▶ _Task requirements_: Restate the following data in its entirety, word for word and without images.

START Records supplied

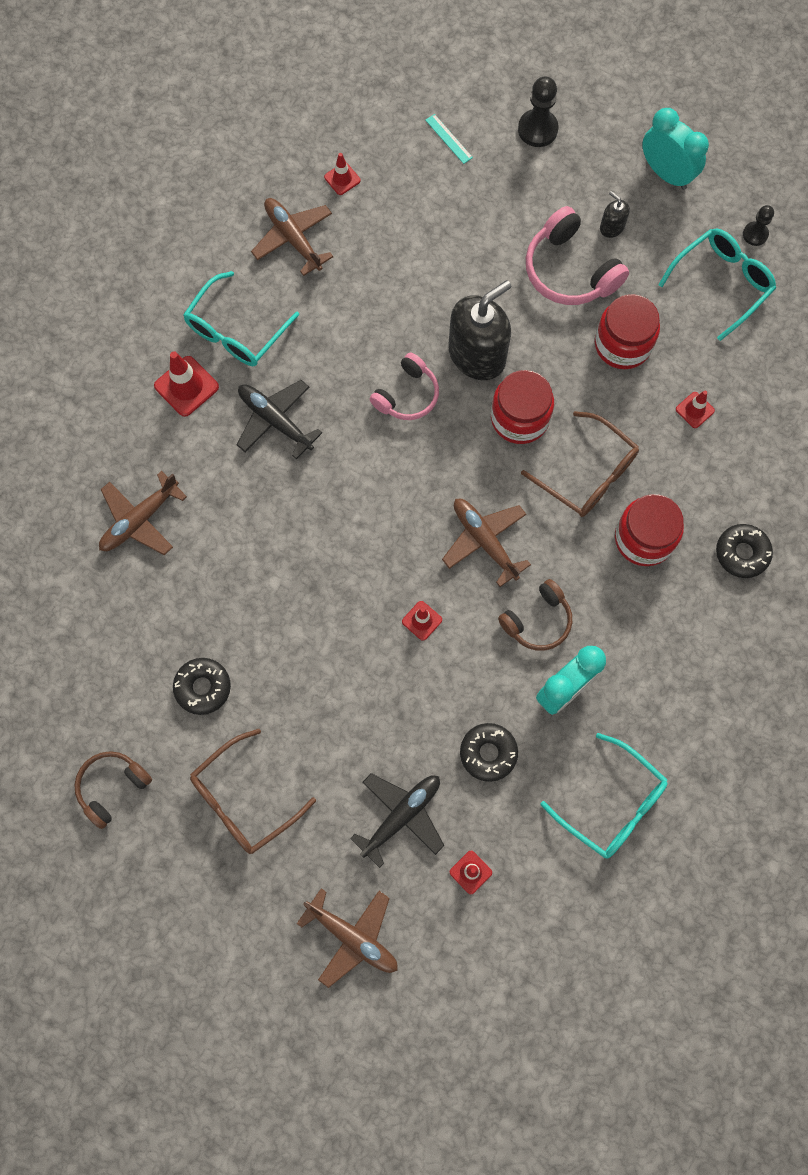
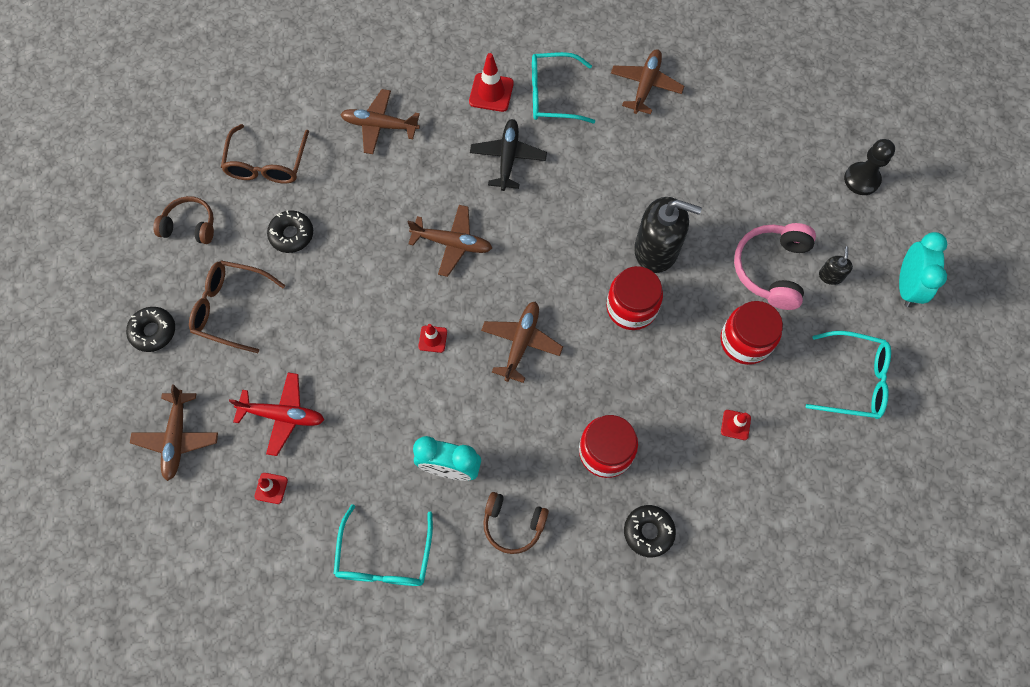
camera: 55 degrees right, 5 degrees down
(332, 535) = (452, 243): none -> brown plane
(342, 179) = (714, 86): red traffic cone -> none
(402, 815) = (283, 415): black plane -> red plane
(407, 395) = (590, 225): pink headphones -> none
(449, 138) = (802, 129): turquoise ruler -> none
(488, 753) = (366, 445): black donut -> black donut (153, 331)
(537, 620) = (488, 416): brown headphones -> brown headphones (513, 524)
(588, 474) = (625, 381): brown glasses -> brown glasses (267, 164)
(755, 234) = (915, 380): black pawn -> none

END Records supplied

▶ _Solution_:
camera: 55 degrees right, 5 degrees down
(332, 535) = (452, 243): none -> brown plane
(342, 179) = (714, 86): red traffic cone -> none
(402, 815) = (283, 415): black plane -> red plane
(407, 395) = (590, 225): pink headphones -> none
(449, 138) = (802, 129): turquoise ruler -> none
(488, 753) = (366, 445): black donut -> black donut (153, 331)
(537, 620) = (488, 416): brown headphones -> brown headphones (513, 524)
(588, 474) = (625, 381): brown glasses -> brown glasses (267, 164)
(755, 234) = (915, 380): black pawn -> none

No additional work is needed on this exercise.